## TASK TO COMPLETE
Transcribe the whole listing below without changing a word, but leave out every image.
─── GIVEN INFORMATION ───
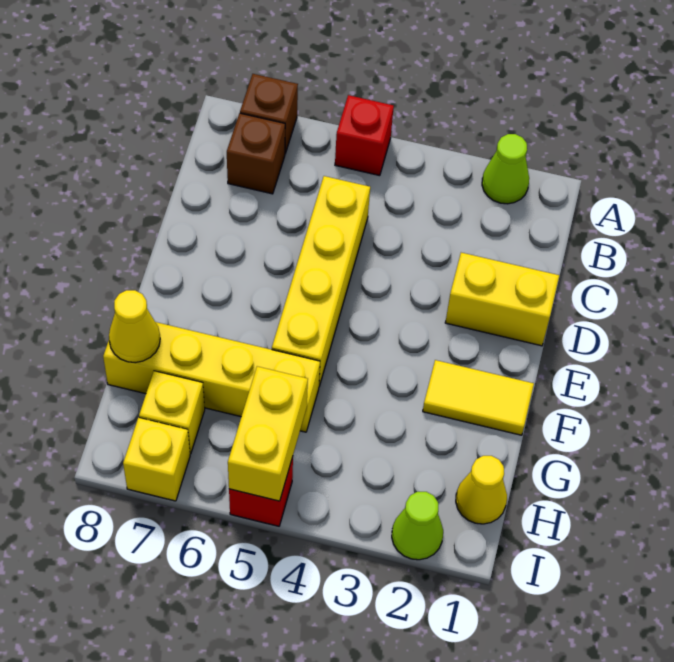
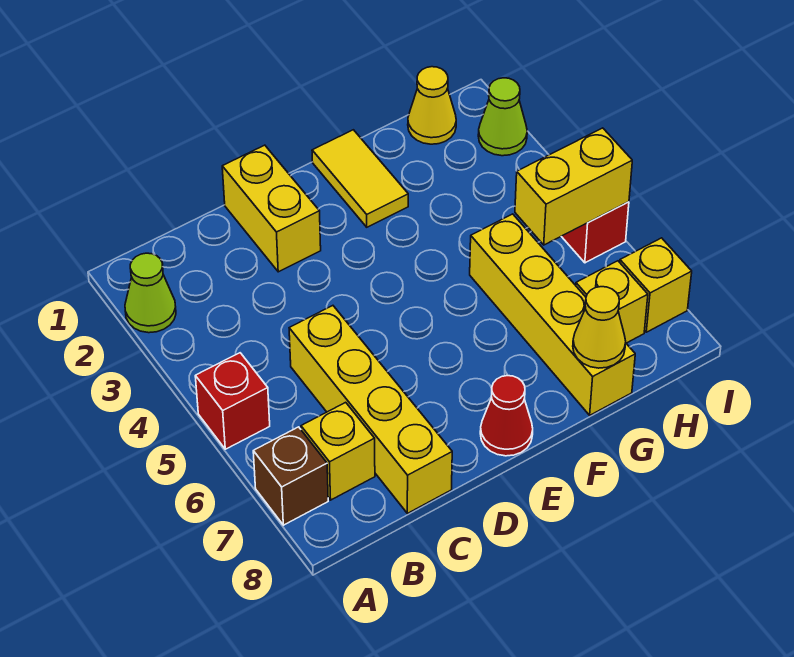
brown brick B7 level 1 -> yellow brick B7 level 1
yellow brick C5:F5 level 1 -> yellow brick C5:C8 level 1
none -> red cone E8 level 1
───
## SOLUTION
brown brick B7 level 1 -> yellow brick B7 level 1
yellow brick C5:F5 level 1 -> yellow brick C5:C8 level 1
none -> red cone E8 level 1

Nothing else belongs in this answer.